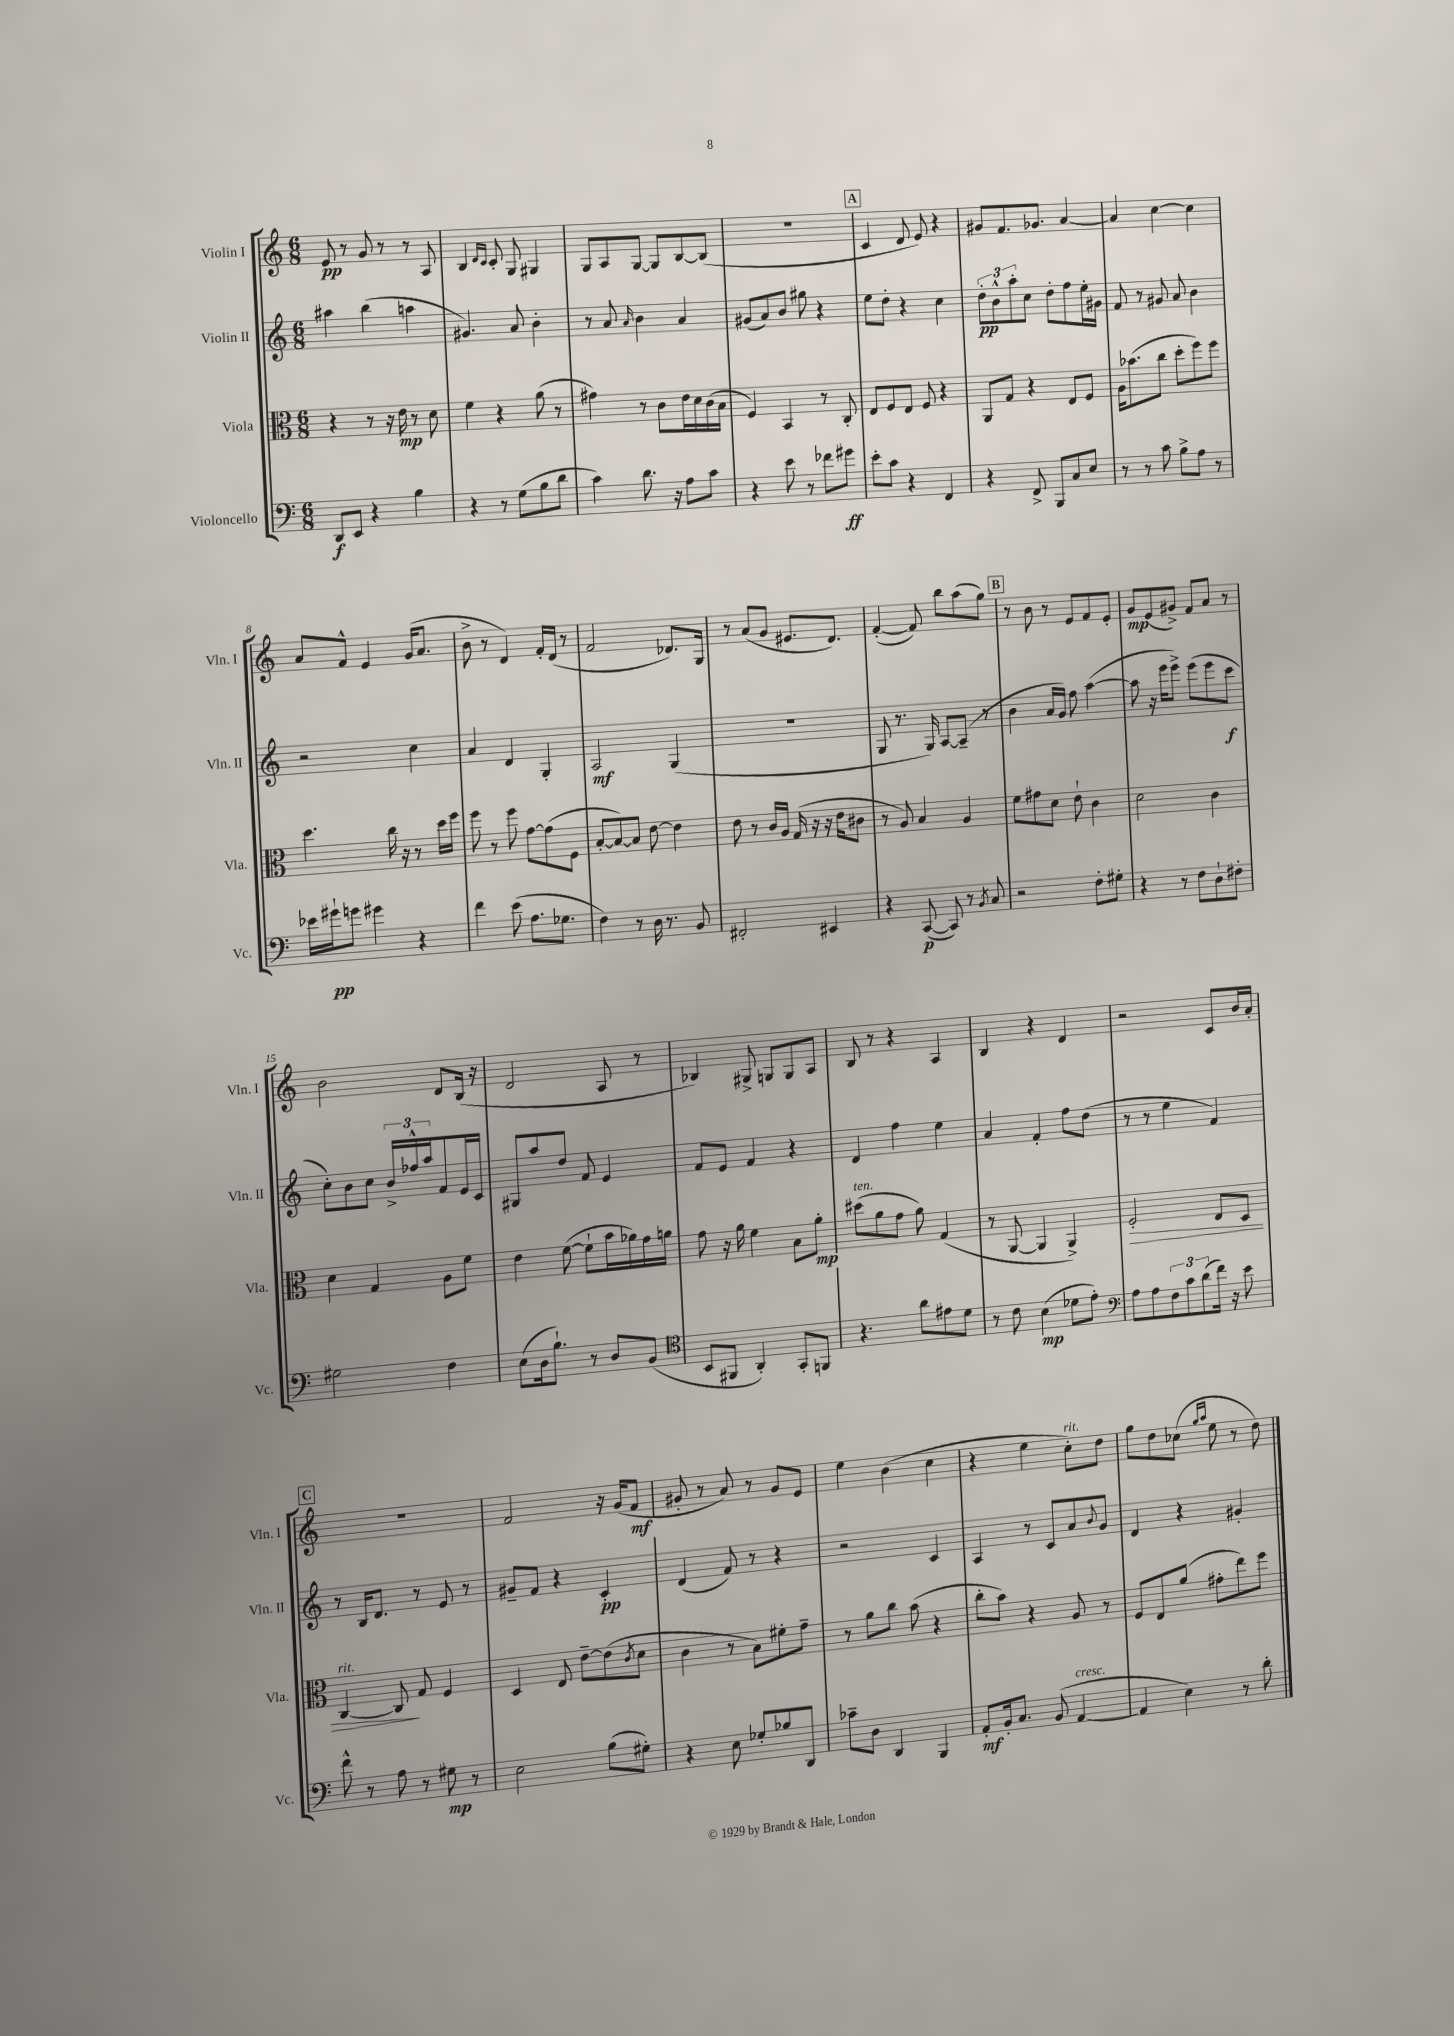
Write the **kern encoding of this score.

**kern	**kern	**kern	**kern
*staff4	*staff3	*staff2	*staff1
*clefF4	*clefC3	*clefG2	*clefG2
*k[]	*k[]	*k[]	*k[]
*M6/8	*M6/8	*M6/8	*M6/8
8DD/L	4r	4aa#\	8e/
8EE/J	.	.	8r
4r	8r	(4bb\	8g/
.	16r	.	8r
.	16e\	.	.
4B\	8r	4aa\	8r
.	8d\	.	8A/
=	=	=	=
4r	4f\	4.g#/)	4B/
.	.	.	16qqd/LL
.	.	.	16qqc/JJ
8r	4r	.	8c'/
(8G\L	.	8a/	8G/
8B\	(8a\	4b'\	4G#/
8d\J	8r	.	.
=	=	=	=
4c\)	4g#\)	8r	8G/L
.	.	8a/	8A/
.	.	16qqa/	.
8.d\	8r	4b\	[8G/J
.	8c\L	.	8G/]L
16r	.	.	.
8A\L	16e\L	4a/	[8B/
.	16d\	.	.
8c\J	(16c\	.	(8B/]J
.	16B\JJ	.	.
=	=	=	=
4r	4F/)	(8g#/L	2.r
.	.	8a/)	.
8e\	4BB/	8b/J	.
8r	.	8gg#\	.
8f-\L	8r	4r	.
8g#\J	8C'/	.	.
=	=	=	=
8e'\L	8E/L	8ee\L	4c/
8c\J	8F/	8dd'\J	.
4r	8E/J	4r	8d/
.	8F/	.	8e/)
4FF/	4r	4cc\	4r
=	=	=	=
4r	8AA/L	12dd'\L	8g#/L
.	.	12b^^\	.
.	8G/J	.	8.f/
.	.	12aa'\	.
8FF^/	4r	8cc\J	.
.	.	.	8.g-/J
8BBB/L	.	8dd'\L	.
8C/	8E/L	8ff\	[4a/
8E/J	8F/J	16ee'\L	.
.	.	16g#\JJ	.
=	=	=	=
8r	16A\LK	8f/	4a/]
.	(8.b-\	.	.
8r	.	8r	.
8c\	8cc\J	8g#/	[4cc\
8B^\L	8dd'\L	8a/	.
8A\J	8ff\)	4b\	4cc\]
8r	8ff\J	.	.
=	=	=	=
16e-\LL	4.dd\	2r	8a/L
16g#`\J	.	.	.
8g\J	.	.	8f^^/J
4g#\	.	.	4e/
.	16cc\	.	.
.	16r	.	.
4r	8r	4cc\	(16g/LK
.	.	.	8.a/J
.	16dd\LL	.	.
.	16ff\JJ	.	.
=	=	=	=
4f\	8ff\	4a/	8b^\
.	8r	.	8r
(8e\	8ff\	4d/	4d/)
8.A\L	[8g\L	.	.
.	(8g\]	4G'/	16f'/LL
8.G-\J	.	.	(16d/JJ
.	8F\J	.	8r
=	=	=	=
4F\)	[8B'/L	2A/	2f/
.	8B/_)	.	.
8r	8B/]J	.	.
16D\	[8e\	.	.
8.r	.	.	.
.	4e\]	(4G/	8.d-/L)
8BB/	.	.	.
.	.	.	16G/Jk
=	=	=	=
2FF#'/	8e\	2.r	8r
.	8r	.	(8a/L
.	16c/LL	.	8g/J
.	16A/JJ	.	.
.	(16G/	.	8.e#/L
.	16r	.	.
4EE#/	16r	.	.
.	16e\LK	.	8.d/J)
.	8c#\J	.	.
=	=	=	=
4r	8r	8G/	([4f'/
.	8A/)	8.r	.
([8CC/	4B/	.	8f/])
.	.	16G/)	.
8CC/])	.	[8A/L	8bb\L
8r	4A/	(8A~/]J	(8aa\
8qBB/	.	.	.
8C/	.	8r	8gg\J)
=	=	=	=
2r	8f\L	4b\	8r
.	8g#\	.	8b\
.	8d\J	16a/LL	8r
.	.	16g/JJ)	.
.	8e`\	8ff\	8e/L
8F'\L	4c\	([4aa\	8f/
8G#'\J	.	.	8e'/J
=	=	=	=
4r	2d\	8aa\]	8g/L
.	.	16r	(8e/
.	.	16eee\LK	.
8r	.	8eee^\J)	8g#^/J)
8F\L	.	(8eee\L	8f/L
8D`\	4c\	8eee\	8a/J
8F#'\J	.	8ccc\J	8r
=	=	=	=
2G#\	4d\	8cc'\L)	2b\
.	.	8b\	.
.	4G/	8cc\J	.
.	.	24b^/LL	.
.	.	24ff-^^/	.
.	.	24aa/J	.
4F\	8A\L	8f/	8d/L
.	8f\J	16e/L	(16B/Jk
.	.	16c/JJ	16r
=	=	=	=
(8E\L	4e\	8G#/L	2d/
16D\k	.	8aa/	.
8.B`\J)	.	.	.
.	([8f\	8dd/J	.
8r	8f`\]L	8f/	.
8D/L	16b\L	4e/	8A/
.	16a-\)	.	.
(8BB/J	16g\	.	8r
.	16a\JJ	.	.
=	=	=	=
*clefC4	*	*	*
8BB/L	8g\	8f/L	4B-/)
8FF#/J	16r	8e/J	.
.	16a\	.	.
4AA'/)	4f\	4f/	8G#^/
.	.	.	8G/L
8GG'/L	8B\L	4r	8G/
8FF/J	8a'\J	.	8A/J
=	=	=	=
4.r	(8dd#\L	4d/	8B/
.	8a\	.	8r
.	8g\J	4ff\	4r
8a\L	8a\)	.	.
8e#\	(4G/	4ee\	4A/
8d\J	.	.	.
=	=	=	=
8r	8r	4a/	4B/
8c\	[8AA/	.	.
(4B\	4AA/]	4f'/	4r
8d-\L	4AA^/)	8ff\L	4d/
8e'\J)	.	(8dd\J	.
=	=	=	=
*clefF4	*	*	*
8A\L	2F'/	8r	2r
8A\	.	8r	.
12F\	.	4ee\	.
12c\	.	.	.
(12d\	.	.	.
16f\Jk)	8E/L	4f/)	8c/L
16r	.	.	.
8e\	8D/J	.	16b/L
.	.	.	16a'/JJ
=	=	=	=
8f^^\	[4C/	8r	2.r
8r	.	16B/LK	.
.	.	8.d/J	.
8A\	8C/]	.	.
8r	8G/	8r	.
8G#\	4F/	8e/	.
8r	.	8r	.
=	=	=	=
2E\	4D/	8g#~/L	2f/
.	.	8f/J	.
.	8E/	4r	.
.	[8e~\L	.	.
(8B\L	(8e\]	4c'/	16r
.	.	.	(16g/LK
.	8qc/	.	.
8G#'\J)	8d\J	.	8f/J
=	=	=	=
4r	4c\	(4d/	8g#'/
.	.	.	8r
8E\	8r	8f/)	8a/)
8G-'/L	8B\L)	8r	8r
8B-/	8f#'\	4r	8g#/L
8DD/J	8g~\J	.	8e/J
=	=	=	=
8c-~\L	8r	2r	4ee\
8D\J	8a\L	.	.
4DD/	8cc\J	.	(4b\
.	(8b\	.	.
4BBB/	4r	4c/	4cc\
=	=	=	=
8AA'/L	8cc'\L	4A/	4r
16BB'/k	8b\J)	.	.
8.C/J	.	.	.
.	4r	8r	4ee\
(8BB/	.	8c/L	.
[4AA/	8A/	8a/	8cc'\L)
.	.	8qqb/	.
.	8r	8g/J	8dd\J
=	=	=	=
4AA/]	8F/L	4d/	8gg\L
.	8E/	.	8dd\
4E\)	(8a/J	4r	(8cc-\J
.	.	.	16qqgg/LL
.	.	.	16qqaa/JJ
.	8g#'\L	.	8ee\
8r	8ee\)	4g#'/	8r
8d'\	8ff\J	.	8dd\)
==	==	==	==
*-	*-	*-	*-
---
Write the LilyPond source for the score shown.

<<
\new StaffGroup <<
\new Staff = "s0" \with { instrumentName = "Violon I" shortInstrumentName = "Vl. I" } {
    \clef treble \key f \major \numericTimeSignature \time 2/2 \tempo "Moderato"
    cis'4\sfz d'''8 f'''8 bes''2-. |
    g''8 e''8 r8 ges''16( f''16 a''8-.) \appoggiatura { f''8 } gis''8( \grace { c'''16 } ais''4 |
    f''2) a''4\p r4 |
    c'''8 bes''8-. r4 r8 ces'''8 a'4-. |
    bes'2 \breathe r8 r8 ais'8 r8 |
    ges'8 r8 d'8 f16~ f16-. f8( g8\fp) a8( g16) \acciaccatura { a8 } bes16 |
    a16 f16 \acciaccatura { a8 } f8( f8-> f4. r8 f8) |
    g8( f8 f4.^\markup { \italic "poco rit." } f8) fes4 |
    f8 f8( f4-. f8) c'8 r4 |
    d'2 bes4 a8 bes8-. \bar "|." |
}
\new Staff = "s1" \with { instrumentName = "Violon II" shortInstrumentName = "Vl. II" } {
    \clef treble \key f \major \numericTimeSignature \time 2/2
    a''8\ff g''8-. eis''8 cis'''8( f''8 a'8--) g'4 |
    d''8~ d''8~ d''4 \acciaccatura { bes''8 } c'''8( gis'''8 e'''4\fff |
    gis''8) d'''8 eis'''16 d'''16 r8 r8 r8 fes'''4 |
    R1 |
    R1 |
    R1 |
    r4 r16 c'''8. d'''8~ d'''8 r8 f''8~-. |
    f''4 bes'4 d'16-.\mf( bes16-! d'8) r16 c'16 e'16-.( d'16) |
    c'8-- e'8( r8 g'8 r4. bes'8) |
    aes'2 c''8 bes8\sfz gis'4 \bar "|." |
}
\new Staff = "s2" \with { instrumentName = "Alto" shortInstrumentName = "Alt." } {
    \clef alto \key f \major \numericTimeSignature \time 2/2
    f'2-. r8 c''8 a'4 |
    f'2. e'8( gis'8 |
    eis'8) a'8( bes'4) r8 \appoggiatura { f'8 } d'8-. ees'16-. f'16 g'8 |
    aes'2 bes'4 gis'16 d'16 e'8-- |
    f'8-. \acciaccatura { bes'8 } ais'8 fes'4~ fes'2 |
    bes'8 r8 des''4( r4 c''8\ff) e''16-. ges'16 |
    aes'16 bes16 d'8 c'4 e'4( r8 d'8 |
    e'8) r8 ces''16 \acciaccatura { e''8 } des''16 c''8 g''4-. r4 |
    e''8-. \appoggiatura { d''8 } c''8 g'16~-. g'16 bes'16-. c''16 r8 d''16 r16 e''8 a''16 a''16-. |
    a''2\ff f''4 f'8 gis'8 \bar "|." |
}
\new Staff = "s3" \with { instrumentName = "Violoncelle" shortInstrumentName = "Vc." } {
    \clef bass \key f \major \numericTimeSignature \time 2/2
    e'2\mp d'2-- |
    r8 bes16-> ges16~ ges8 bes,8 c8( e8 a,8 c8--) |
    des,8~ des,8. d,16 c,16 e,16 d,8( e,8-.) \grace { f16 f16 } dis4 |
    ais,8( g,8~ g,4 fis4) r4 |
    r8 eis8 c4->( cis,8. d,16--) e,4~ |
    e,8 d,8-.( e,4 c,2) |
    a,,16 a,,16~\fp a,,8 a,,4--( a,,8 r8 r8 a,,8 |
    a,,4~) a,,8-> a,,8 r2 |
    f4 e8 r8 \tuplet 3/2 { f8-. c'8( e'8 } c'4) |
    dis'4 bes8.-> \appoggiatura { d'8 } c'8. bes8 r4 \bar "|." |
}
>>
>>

• **What is required**
List each line of the material above that contains the string "grace", treating uppercase and lowercase as different.

• **The reply**
    g''8 e''8 r8 ges''16( f''16 a''8-.) \appoggiatura { f''8 } gis''8( \grace { c'''16 } ais''4 |
    des,8~ des,8. d,16 c,16 e,16 d,8( e,8-.) \grace { f16 f16 } dis4 |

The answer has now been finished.